■ **RECORDED DATA**:
_____

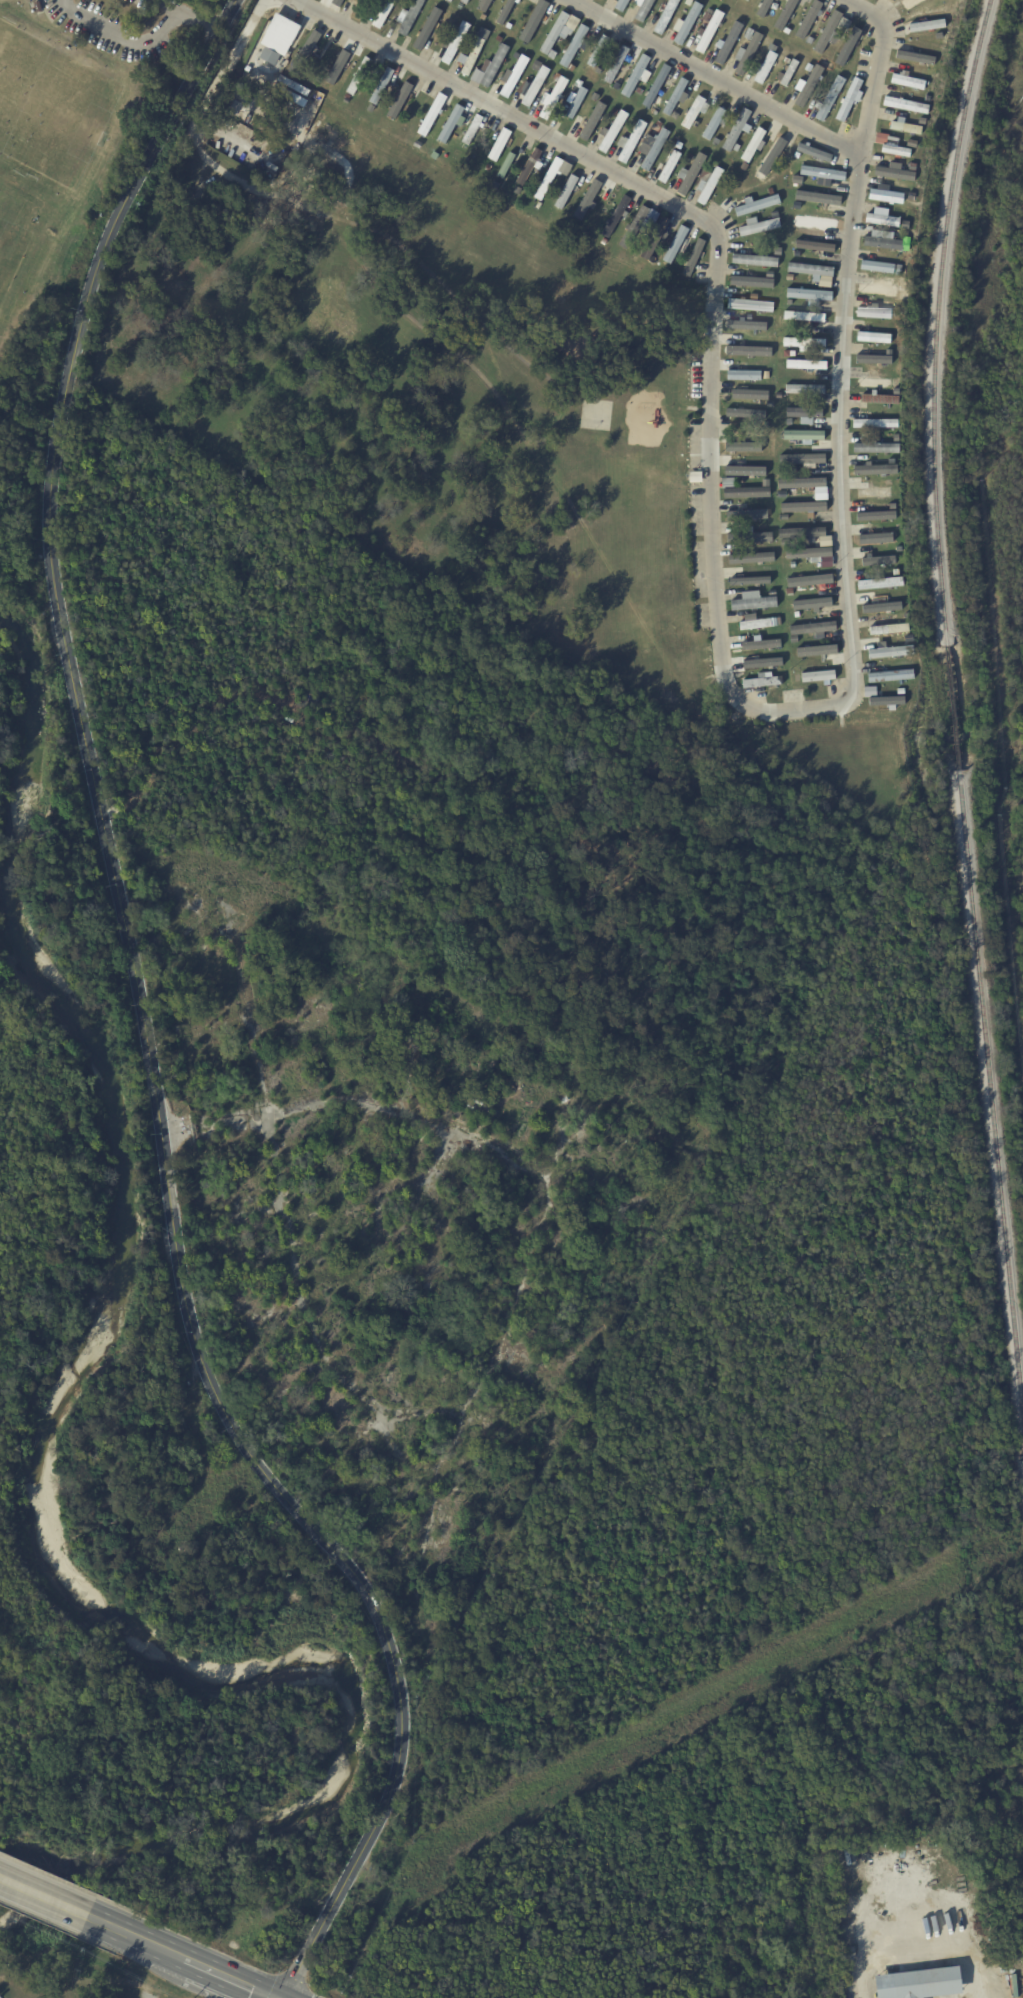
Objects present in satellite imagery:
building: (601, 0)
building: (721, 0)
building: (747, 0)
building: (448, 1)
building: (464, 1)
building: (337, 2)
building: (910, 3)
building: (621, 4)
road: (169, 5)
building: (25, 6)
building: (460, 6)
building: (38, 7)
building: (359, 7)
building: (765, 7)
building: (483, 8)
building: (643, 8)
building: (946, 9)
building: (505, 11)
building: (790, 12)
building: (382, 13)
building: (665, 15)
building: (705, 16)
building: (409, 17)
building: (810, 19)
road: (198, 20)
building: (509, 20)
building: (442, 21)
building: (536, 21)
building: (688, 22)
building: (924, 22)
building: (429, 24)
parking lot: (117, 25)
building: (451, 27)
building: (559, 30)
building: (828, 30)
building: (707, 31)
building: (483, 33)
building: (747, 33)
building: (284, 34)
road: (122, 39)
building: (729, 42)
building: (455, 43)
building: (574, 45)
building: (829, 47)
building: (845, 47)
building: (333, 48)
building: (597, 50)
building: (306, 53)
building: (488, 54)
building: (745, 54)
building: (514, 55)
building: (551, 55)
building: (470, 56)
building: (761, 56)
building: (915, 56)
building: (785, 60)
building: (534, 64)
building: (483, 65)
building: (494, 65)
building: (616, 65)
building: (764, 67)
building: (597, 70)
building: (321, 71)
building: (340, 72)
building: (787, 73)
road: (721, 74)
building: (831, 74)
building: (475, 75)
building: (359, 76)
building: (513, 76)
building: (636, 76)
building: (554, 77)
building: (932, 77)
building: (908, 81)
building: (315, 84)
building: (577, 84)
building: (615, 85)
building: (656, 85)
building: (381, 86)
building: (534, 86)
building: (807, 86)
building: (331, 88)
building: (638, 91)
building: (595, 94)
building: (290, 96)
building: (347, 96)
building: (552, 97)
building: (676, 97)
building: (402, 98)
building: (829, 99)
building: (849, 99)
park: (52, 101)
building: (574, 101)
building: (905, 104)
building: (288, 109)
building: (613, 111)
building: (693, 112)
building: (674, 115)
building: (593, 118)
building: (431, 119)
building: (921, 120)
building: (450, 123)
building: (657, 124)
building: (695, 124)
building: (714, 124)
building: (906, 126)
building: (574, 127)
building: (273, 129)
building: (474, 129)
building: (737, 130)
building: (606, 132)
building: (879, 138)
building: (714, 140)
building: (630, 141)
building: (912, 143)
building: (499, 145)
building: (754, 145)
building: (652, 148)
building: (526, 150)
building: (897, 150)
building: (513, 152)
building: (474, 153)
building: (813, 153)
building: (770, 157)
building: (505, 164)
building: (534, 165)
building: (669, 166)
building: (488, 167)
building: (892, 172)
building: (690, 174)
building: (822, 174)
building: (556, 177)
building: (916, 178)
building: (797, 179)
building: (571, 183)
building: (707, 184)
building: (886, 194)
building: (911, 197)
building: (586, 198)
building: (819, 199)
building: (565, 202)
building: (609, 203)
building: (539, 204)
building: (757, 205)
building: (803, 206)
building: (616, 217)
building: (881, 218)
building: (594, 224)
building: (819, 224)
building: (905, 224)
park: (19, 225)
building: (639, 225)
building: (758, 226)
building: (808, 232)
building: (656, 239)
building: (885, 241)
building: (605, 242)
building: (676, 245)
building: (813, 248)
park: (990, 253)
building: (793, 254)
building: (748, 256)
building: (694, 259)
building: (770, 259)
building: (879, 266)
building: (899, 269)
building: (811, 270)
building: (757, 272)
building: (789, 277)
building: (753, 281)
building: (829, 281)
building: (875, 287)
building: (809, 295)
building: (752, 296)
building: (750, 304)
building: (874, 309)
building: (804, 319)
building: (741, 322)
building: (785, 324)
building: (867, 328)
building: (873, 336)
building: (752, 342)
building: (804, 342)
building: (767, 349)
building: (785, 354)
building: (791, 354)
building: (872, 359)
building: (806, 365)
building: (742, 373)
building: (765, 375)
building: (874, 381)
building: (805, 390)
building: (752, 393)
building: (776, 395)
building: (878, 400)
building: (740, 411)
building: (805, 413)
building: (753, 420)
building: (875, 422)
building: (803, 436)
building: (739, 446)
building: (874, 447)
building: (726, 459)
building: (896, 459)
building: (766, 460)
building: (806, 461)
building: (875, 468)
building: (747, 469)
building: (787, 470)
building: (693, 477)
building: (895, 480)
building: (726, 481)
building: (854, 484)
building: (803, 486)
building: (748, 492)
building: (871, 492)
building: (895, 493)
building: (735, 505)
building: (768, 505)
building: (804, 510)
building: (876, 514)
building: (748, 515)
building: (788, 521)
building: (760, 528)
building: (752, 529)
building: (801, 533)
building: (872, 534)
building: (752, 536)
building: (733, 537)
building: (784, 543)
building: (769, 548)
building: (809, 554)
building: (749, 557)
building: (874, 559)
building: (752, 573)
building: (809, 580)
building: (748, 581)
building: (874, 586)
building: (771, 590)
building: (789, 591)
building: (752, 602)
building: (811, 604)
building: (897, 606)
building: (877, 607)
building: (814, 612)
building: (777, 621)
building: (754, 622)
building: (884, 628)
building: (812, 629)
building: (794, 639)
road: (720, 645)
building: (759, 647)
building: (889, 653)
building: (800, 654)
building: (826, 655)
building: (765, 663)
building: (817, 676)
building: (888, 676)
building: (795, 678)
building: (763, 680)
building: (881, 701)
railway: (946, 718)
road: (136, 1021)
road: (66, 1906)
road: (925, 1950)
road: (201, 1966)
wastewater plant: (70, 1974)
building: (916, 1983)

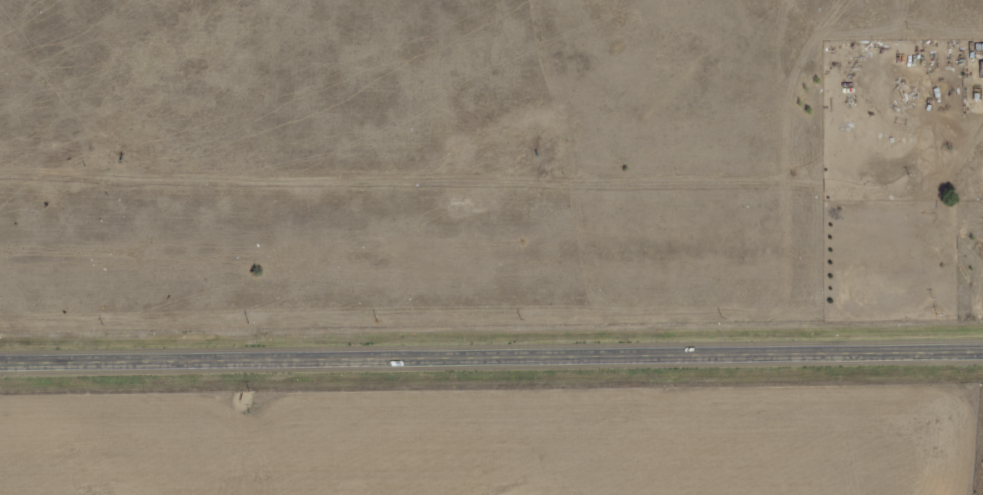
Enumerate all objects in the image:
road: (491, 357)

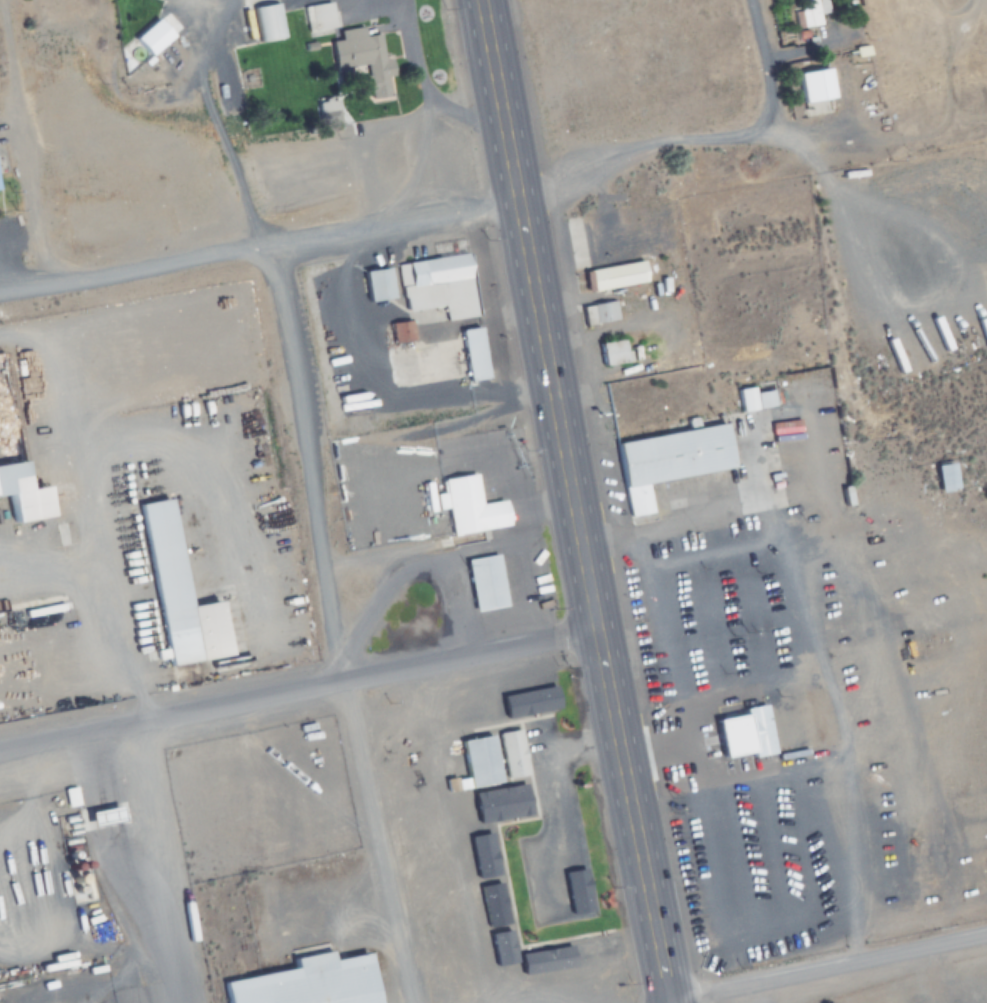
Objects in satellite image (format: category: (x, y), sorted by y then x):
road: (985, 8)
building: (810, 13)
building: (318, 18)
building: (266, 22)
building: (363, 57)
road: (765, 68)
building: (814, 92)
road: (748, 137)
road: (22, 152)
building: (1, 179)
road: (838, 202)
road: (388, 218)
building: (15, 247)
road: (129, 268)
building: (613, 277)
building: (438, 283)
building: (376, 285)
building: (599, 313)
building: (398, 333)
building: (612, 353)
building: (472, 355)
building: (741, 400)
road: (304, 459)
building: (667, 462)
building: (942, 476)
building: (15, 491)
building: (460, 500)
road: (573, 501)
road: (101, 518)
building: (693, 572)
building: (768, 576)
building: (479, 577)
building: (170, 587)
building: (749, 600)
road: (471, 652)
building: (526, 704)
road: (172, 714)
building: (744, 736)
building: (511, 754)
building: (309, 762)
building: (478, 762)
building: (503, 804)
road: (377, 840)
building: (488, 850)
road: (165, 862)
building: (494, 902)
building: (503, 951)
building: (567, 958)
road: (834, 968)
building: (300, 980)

_____

■ **ABOUT THIS EXERCISE**:
Among the entries above, find every line holding "satellite" and copy it.

■ **THE COMPLETED TASK**:
Objects present in satellite imagery:
Objects in satellite image (format: category: (x, y), sorted by y then x):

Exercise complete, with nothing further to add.